§ **Data supplied**
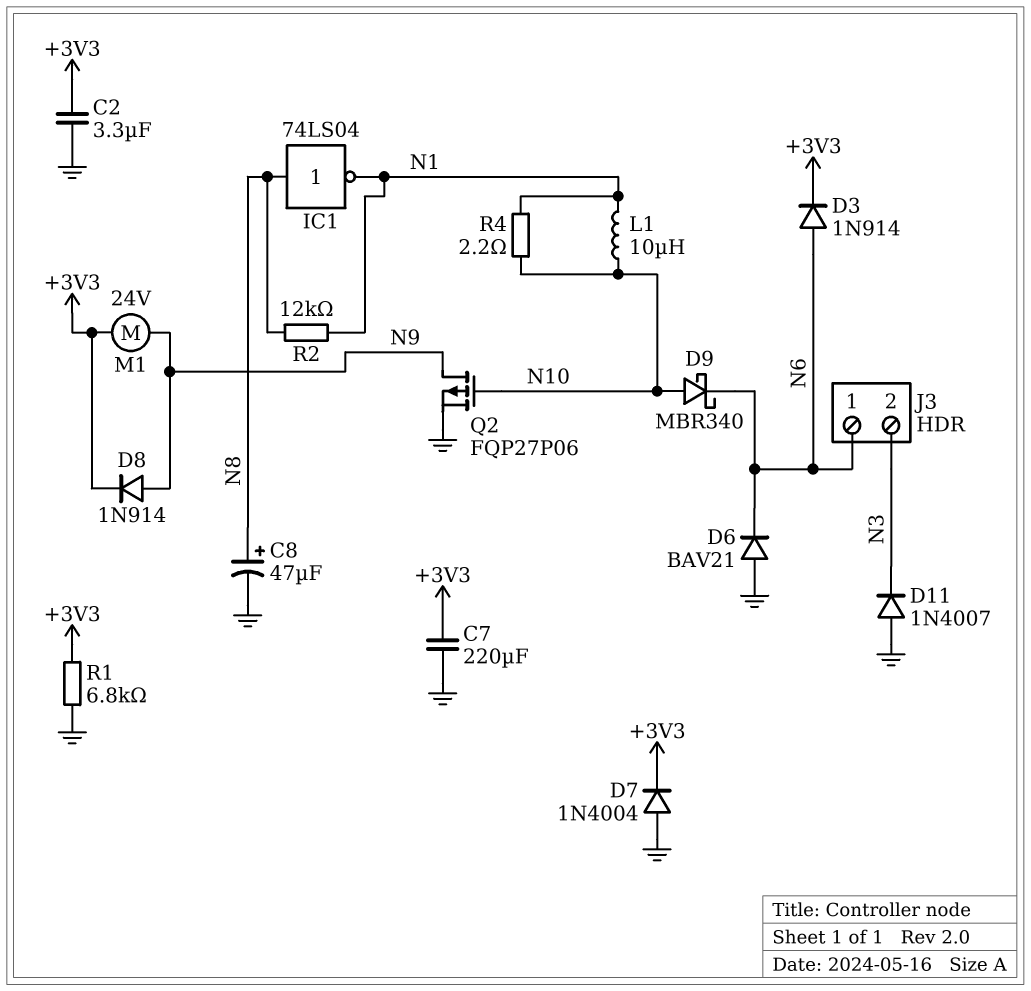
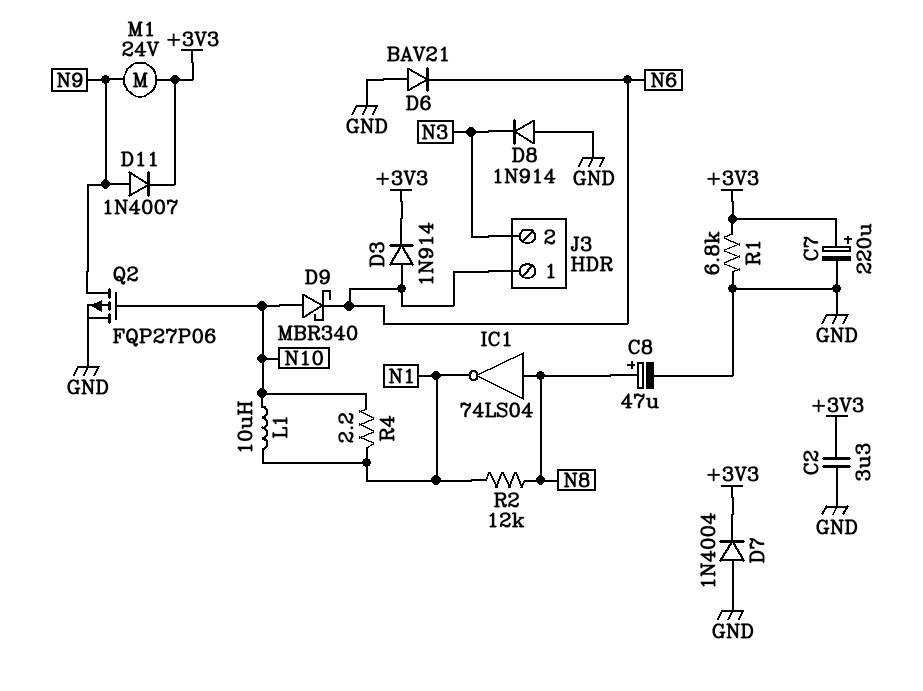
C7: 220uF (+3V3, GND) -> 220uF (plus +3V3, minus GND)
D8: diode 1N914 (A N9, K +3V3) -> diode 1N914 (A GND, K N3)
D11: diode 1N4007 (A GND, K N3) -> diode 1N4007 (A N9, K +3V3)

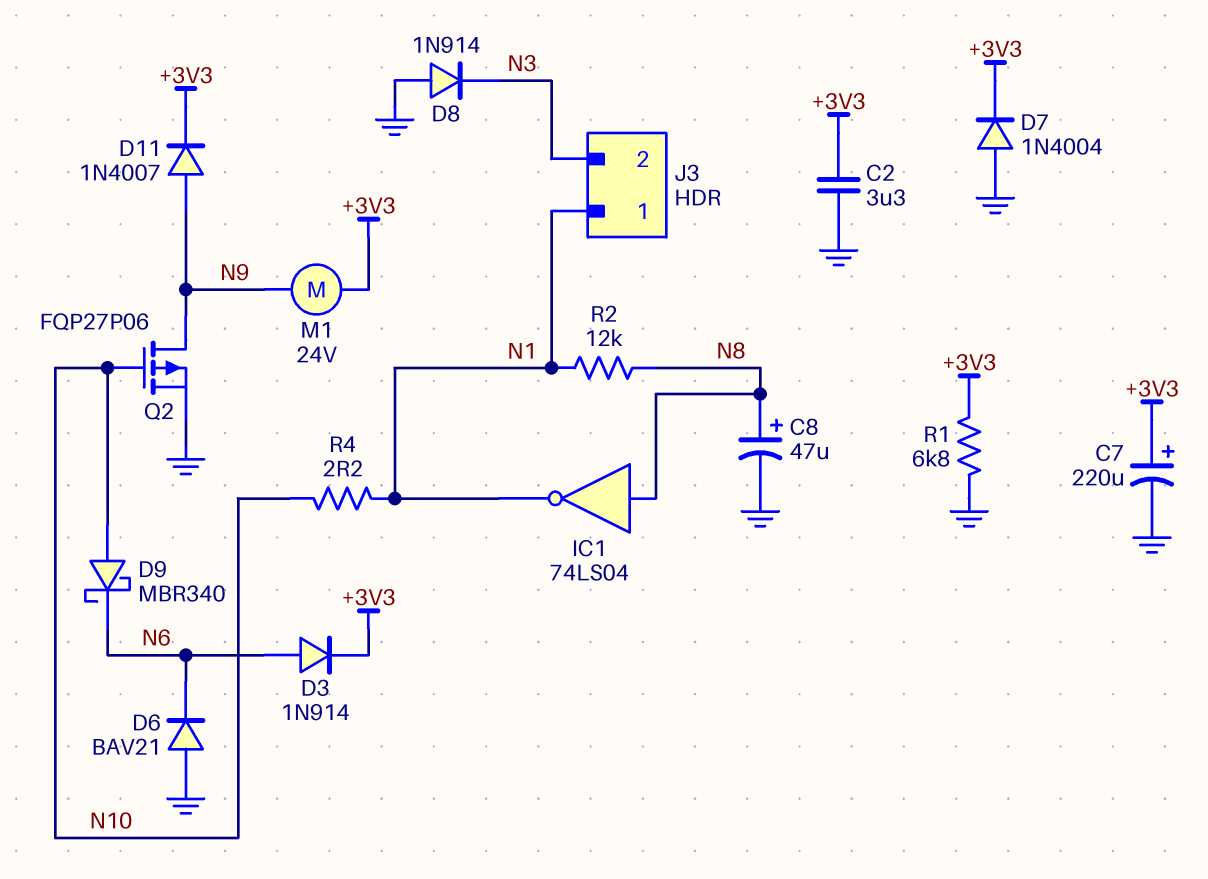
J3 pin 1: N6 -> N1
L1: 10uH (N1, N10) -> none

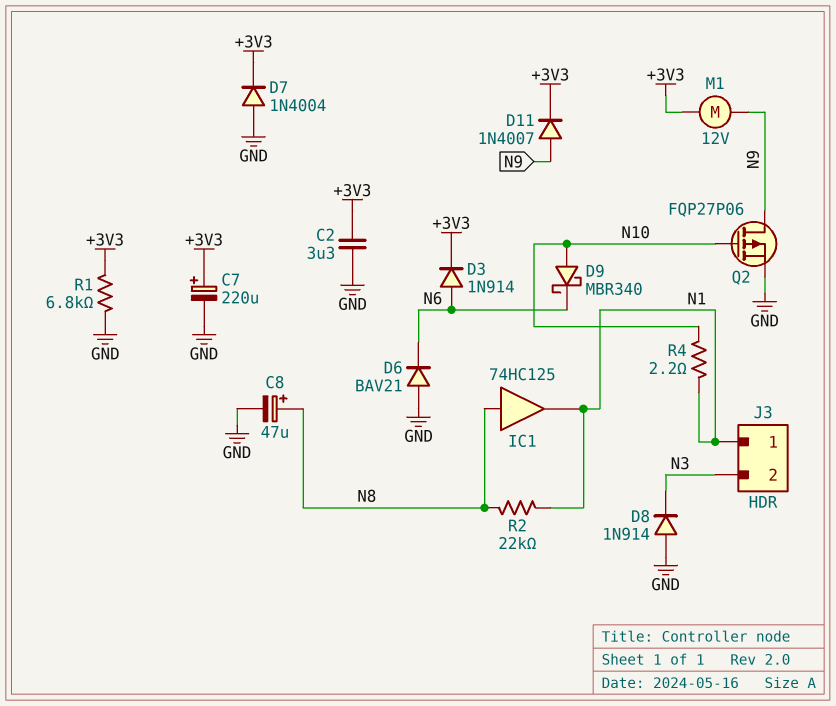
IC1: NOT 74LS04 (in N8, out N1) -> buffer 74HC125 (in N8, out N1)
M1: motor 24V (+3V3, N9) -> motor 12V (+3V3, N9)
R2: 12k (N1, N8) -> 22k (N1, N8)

§ **What the task requires**
On how many lines above does the word "diode" appear? Only the number should be given.

§ **Written response**
2